EXERCISE PROMPT:
Repeat exactly, and nothing more, the lines from the one that includes "R4: 220 (+5V, 0V) -> 220 (0V, N_8)" through the final line of the entries; skip the pictures.
-- Opening Marker --
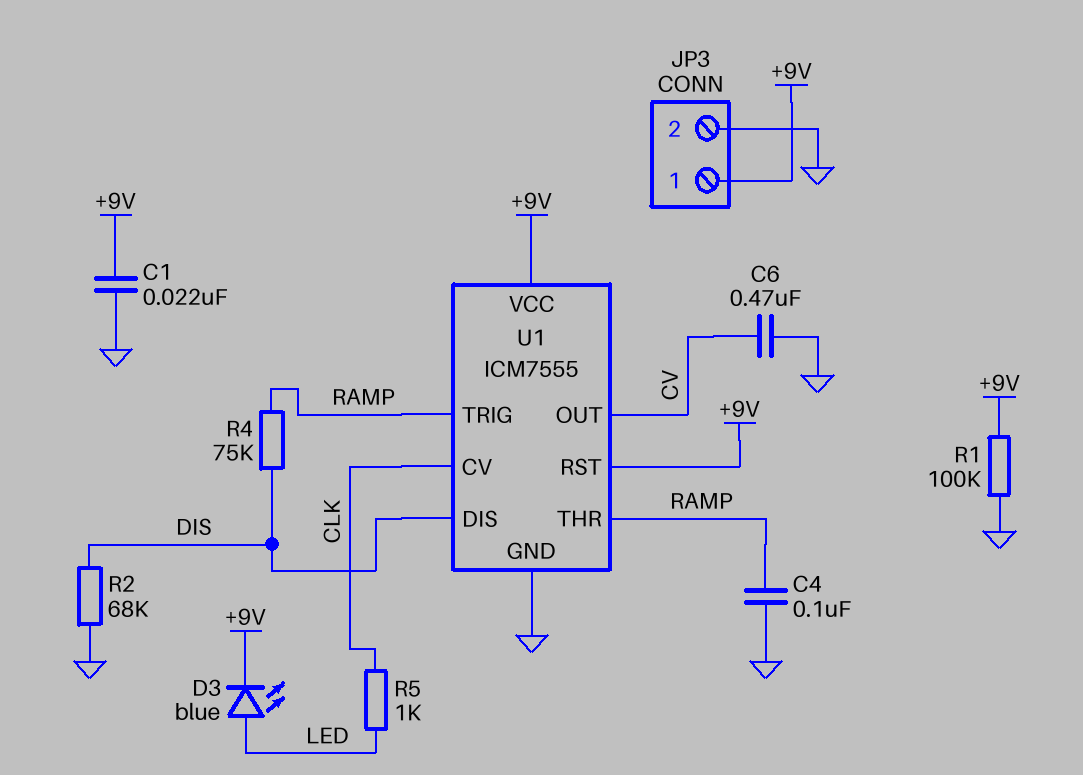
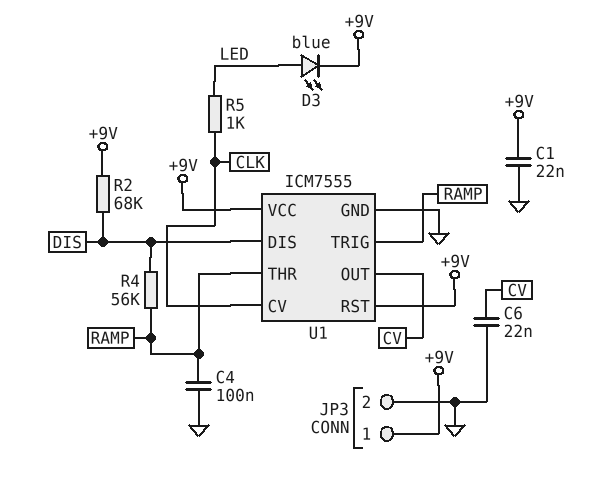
C6: 470nF (CV, GND) -> 22nF (CV, GND)
R1: 100k (+9V, GND) -> none
R2: 68k (DIS, GND) -> 68k (+9V, DIS)
R4: 75k (DIS, RAMP) -> 56k (DIS, RAMP)

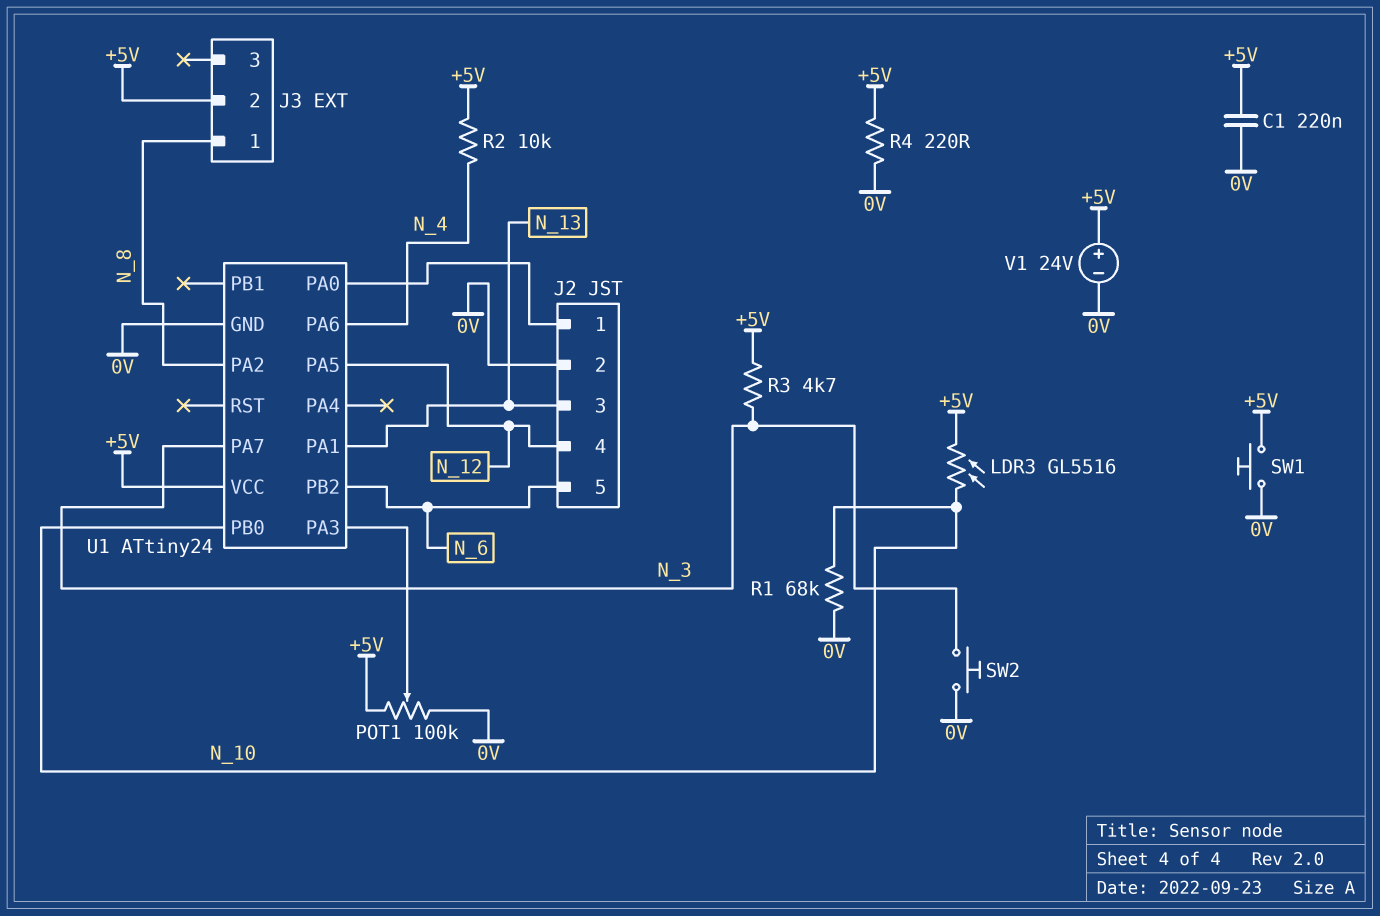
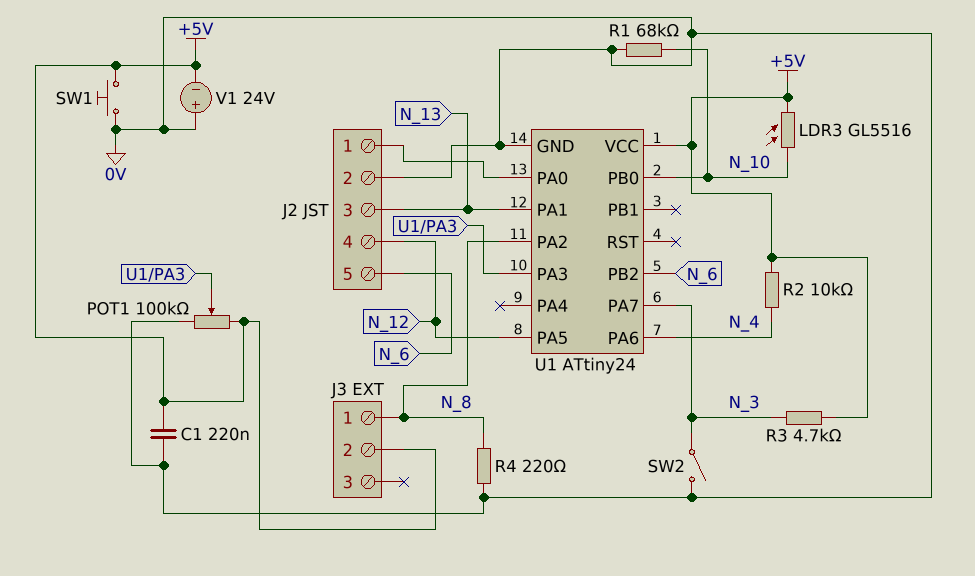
R4: 220 (+5V, 0V) -> 220 (0V, N_8)
SW2: button (0V, N_3) -> switch (0V, N_3)
V1: 24V (plus +5V, minus 0V) -> 24V (plus 0V, minus +5V)

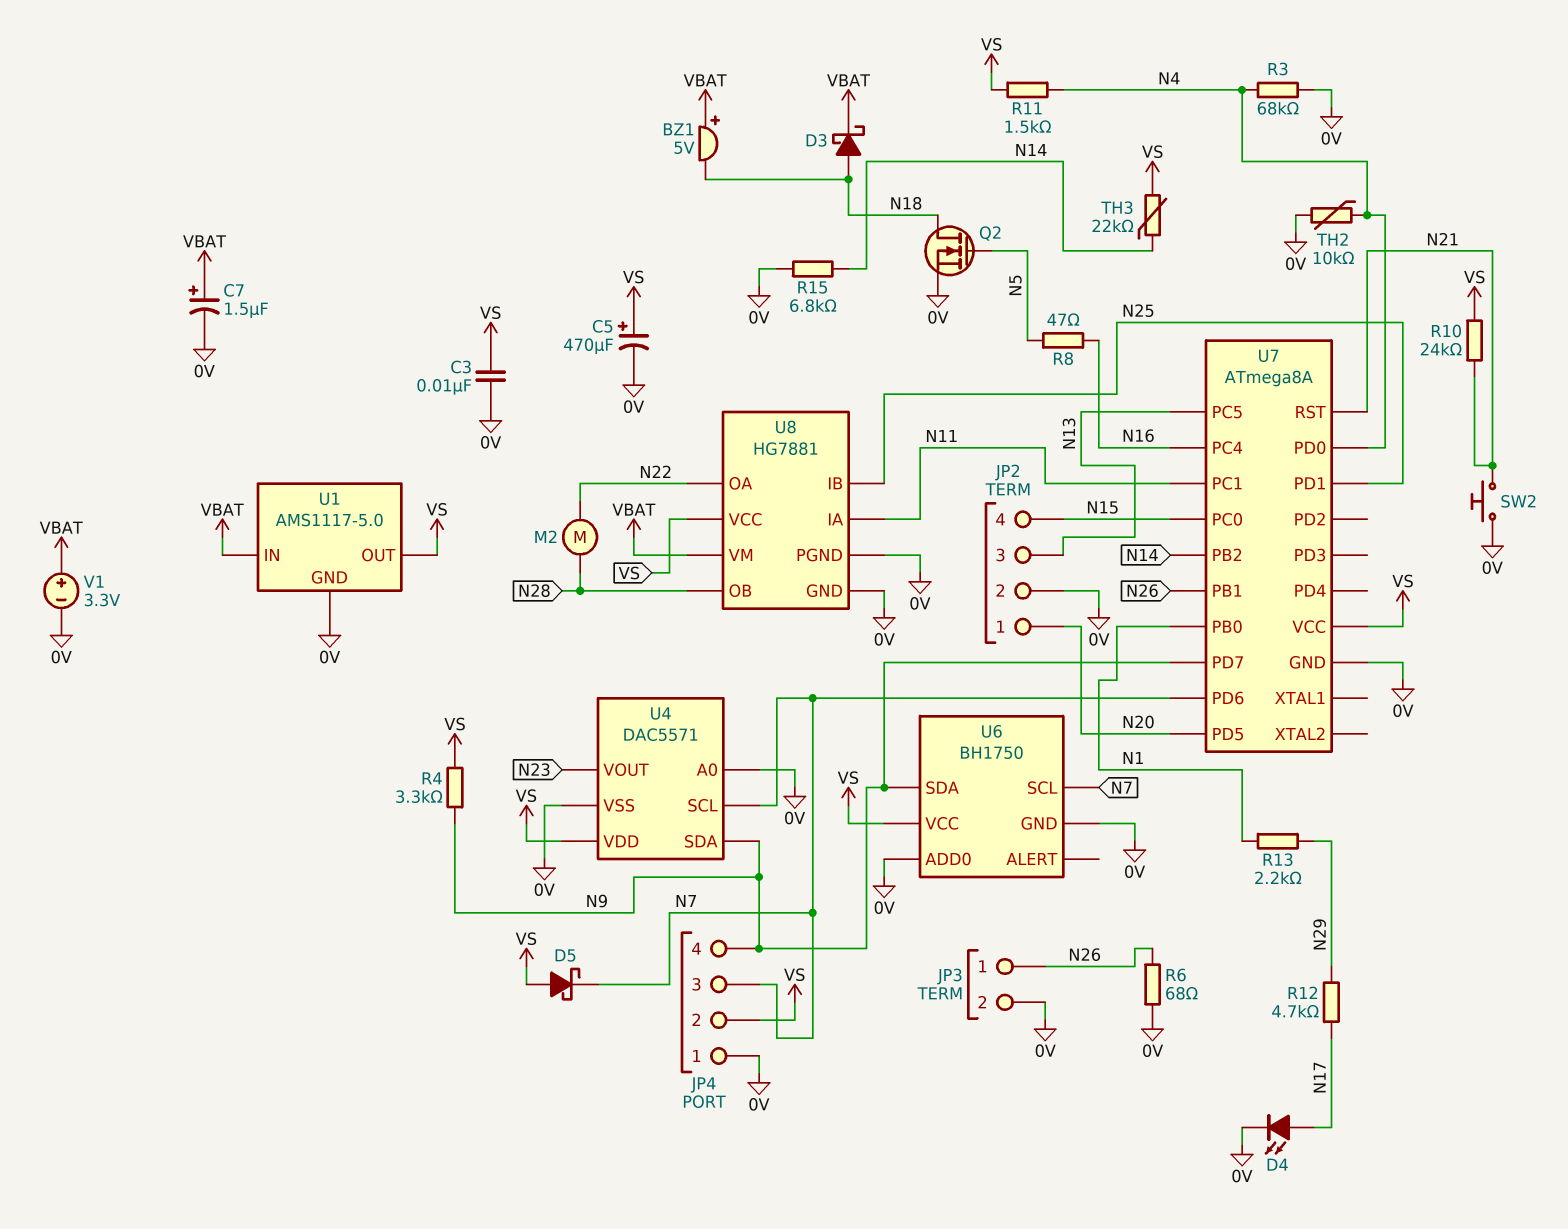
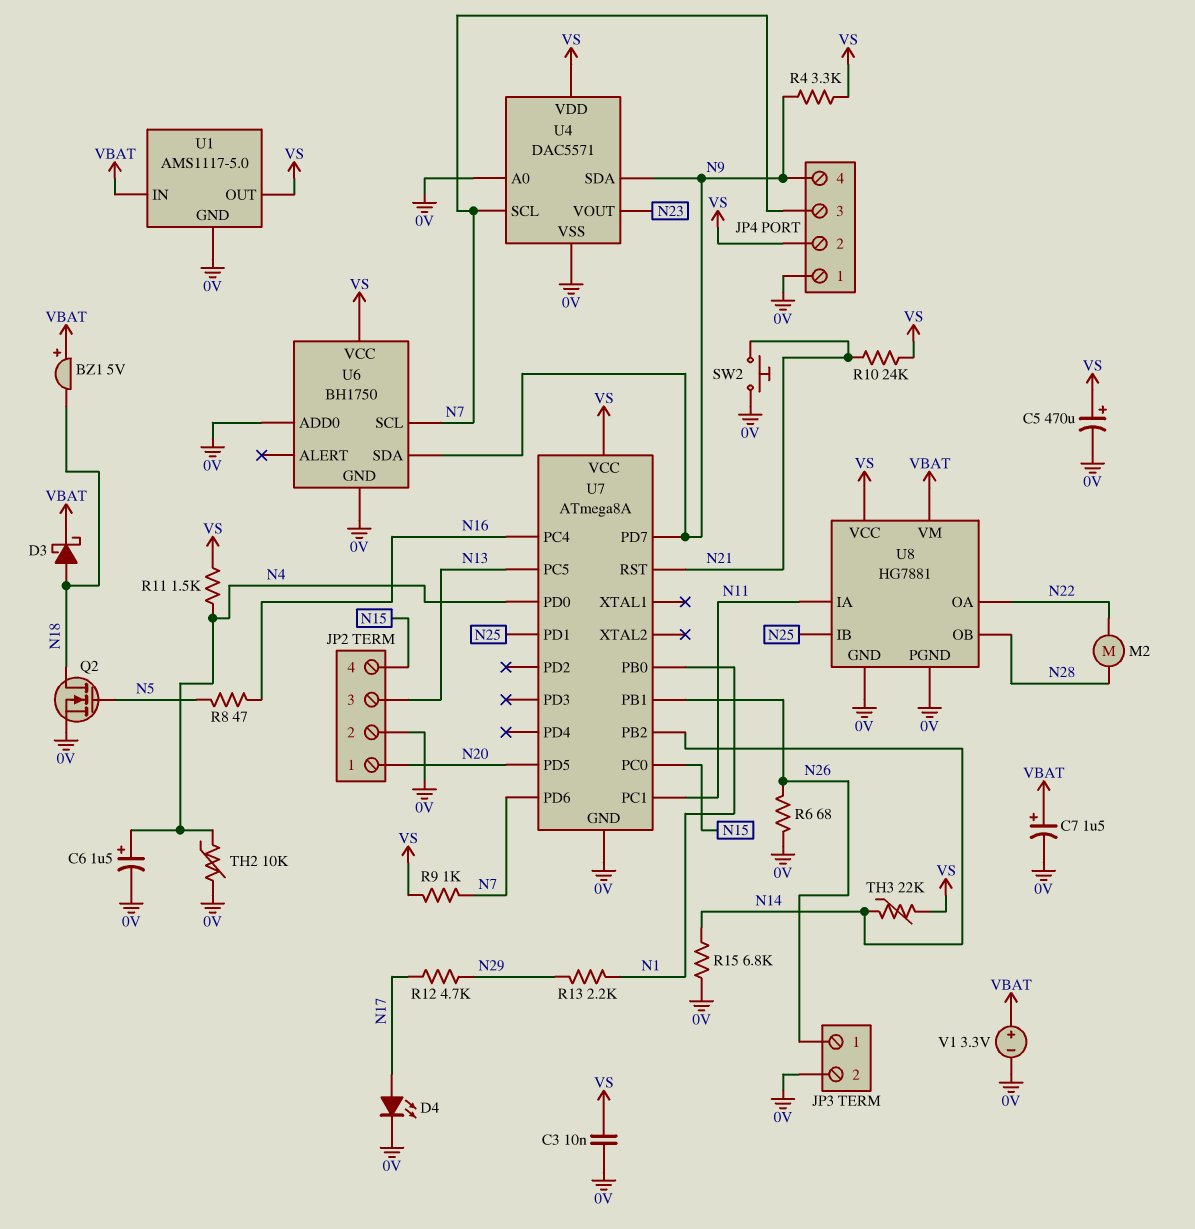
C6: none -> 1.5uF (plus N4, minus 0V)
D5: schottky (A VS, K N7) -> none
R3: 68k (0V, N4) -> none
R9: none -> 1k (N7, VS)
-- Closing Marker --
THE COMPLETED TASK:
R4: 220 (+5V, 0V) -> 220 (0V, N_8)
SW2: button (0V, N_3) -> switch (0V, N_3)
V1: 24V (plus +5V, minus 0V) -> 24V (plus 0V, minus +5V)

C6: none -> 1.5uF (plus N4, minus 0V)
D5: schottky (A VS, K N7) -> none
R3: 68k (0V, N4) -> none
R9: none -> 1k (N7, VS)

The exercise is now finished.